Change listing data
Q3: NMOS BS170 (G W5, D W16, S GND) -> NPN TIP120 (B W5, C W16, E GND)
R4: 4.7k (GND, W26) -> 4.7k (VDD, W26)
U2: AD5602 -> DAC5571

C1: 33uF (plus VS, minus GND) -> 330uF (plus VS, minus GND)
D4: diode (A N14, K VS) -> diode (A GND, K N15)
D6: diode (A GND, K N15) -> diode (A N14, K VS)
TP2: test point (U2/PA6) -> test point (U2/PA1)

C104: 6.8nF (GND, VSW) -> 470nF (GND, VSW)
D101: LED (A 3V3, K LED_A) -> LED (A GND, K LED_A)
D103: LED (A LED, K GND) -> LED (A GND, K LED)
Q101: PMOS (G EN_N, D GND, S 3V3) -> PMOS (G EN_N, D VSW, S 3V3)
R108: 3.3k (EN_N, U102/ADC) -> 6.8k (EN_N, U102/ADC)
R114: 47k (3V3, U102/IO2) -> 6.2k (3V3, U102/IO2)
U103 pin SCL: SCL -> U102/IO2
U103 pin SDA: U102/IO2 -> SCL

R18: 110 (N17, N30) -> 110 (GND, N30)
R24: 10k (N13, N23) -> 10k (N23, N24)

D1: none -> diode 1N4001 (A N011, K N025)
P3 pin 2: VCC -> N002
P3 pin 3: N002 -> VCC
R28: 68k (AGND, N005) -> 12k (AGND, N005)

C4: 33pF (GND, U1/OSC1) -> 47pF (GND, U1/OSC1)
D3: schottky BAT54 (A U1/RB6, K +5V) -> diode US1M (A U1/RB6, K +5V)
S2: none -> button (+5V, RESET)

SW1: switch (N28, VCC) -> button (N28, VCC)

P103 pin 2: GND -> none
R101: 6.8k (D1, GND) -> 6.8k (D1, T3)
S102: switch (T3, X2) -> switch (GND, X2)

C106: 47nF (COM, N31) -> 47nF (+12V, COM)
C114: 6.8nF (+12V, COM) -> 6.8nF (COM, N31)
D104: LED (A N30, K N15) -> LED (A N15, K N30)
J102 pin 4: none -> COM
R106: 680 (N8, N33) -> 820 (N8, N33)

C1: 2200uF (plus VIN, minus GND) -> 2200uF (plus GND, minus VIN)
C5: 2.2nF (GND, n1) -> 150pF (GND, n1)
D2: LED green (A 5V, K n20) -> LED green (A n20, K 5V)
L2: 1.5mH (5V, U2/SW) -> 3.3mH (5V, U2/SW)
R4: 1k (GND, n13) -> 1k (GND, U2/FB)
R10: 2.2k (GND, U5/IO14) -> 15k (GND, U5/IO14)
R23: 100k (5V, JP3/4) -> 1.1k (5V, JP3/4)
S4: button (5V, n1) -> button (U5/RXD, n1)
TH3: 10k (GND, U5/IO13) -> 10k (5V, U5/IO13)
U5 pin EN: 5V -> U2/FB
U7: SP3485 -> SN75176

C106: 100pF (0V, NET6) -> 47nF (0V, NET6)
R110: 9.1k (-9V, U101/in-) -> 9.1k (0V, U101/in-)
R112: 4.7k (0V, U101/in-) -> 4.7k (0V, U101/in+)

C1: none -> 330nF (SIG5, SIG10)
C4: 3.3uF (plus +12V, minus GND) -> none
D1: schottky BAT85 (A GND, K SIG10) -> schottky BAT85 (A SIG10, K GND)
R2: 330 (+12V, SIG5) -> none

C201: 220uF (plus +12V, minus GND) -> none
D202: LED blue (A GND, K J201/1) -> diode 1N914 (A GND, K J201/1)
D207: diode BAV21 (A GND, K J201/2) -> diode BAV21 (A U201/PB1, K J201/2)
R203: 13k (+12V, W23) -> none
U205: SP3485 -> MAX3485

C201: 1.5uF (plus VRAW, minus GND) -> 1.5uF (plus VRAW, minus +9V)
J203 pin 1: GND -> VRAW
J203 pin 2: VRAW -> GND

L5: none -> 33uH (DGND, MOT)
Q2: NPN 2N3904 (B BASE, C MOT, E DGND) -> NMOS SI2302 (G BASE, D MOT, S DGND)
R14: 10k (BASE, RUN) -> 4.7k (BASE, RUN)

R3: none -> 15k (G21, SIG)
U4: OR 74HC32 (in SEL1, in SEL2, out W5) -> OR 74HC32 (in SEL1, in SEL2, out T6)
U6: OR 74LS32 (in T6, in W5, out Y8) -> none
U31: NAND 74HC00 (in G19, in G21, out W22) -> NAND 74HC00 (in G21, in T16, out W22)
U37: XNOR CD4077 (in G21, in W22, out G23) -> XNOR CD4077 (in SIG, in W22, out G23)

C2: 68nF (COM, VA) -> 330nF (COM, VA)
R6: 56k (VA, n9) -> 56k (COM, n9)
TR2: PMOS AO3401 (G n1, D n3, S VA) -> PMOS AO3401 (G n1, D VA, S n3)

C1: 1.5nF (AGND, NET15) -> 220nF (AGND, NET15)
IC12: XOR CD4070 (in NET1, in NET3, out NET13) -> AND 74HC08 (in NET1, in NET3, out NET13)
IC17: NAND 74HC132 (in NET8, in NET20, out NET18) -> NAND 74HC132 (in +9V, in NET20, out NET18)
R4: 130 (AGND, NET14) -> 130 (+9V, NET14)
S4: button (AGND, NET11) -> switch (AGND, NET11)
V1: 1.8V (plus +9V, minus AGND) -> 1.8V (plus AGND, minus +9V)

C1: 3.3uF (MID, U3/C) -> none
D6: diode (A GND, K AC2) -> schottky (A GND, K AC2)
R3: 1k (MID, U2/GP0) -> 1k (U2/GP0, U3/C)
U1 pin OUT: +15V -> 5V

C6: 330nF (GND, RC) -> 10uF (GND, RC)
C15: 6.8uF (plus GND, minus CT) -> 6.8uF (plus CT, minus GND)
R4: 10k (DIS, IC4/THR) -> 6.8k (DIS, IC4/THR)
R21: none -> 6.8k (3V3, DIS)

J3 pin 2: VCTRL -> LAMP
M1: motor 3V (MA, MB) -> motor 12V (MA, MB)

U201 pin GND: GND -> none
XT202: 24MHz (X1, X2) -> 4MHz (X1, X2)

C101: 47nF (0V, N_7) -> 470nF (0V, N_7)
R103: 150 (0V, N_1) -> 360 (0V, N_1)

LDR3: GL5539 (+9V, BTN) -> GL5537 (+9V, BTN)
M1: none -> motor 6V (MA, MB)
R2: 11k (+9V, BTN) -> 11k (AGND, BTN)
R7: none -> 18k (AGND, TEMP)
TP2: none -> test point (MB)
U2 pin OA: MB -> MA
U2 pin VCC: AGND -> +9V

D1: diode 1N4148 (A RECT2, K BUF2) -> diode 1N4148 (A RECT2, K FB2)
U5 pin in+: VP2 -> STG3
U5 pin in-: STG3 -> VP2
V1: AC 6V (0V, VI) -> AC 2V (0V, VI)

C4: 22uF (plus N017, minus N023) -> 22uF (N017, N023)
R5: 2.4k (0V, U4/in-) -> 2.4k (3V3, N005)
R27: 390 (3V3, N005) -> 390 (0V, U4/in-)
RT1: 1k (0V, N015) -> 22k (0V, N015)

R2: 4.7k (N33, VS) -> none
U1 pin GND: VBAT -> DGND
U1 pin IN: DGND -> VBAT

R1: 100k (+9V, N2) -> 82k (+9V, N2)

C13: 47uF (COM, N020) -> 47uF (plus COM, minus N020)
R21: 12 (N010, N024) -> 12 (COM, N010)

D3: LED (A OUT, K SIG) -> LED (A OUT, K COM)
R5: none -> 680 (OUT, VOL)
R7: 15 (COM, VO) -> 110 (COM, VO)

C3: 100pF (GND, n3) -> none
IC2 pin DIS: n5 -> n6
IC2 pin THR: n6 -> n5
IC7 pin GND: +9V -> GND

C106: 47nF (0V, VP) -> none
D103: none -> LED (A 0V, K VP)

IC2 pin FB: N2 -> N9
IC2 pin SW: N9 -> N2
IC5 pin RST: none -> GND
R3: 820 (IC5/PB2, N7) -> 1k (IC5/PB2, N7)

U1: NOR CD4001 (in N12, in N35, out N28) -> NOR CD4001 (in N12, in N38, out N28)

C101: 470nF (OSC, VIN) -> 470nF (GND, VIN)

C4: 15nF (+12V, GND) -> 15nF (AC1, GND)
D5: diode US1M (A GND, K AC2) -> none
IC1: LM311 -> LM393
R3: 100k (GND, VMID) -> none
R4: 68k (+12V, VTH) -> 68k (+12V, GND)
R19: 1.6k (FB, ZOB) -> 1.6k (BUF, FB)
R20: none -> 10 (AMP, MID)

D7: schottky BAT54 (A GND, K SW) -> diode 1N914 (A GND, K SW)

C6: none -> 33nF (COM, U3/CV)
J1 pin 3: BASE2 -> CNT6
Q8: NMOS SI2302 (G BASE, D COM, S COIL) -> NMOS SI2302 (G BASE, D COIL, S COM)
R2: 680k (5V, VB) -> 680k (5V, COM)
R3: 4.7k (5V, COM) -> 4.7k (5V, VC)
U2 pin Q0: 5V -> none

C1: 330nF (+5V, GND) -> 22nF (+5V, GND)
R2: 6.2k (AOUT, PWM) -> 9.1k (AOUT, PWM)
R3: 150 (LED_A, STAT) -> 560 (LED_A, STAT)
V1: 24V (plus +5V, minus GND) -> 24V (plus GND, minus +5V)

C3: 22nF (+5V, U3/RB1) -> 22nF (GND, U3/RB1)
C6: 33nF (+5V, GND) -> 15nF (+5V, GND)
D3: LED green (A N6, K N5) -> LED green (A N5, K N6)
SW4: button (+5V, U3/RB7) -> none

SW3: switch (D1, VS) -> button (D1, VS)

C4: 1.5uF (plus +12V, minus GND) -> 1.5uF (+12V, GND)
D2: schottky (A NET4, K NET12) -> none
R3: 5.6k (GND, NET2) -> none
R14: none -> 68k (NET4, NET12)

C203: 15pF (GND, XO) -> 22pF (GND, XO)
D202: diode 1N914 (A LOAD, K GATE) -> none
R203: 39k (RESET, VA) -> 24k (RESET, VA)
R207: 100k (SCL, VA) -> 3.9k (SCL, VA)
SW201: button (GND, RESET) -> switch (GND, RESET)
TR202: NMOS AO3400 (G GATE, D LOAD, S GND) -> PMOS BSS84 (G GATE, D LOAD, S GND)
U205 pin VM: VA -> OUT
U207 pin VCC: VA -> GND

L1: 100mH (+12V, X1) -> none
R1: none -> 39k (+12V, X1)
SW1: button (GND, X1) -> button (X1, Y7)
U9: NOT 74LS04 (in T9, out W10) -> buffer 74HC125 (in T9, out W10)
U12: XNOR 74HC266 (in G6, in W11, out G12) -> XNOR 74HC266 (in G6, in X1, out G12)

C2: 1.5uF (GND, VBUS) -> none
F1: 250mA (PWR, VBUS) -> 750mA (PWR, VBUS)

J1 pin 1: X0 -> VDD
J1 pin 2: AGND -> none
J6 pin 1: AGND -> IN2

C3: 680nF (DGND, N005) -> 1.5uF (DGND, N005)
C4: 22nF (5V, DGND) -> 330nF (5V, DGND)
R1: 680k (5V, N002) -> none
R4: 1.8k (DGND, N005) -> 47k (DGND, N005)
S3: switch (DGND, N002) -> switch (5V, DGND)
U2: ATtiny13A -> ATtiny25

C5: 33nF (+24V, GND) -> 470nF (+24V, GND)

What needs to be done> In restating the data, begin at its first line, reproduce each line word for word, and conclude with the line that contains "U7: SP3485 -> SN75176".

Result for this task>
Q3: NMOS BS170 (G W5, D W16, S GND) -> NPN TIP120 (B W5, C W16, E GND)
R4: 4.7k (GND, W26) -> 4.7k (VDD, W26)
U2: AD5602 -> DAC5571

C1: 33uF (plus VS, minus GND) -> 330uF (plus VS, minus GND)
D4: diode (A N14, K VS) -> diode (A GND, K N15)
D6: diode (A GND, K N15) -> diode (A N14, K VS)
TP2: test point (U2/PA6) -> test point (U2/PA1)

C104: 6.8nF (GND, VSW) -> 470nF (GND, VSW)
D101: LED (A 3V3, K LED_A) -> LED (A GND, K LED_A)
D103: LED (A LED, K GND) -> LED (A GND, K LED)
Q101: PMOS (G EN_N, D GND, S 3V3) -> PMOS (G EN_N, D VSW, S 3V3)
R108: 3.3k (EN_N, U102/ADC) -> 6.8k (EN_N, U102/ADC)
R114: 47k (3V3, U102/IO2) -> 6.2k (3V3, U102/IO2)
U103 pin SCL: SCL -> U102/IO2
U103 pin SDA: U102/IO2 -> SCL

R18: 110 (N17, N30) -> 110 (GND, N30)
R24: 10k (N13, N23) -> 10k (N23, N24)

D1: none -> diode 1N4001 (A N011, K N025)
P3 pin 2: VCC -> N002
P3 pin 3: N002 -> VCC
R28: 68k (AGND, N005) -> 12k (AGND, N005)

C4: 33pF (GND, U1/OSC1) -> 47pF (GND, U1/OSC1)
D3: schottky BAT54 (A U1/RB6, K +5V) -> diode US1M (A U1/RB6, K +5V)
S2: none -> button (+5V, RESET)

SW1: switch (N28, VCC) -> button (N28, VCC)

P103 pin 2: GND -> none
R101: 6.8k (D1, GND) -> 6.8k (D1, T3)
S102: switch (T3, X2) -> switch (GND, X2)

C106: 47nF (COM, N31) -> 47nF (+12V, COM)
C114: 6.8nF (+12V, COM) -> 6.8nF (COM, N31)
D104: LED (A N30, K N15) -> LED (A N15, K N30)
J102 pin 4: none -> COM
R106: 680 (N8, N33) -> 820 (N8, N33)

C1: 2200uF (plus VIN, minus GND) -> 2200uF (plus GND, minus VIN)
C5: 2.2nF (GND, n1) -> 150pF (GND, n1)
D2: LED green (A 5V, K n20) -> LED green (A n20, K 5V)
L2: 1.5mH (5V, U2/SW) -> 3.3mH (5V, U2/SW)
R4: 1k (GND, n13) -> 1k (GND, U2/FB)
R10: 2.2k (GND, U5/IO14) -> 15k (GND, U5/IO14)
R23: 100k (5V, JP3/4) -> 1.1k (5V, JP3/4)
S4: button (5V, n1) -> button (U5/RXD, n1)
TH3: 10k (GND, U5/IO13) -> 10k (5V, U5/IO13)
U5 pin EN: 5V -> U2/FB
U7: SP3485 -> SN75176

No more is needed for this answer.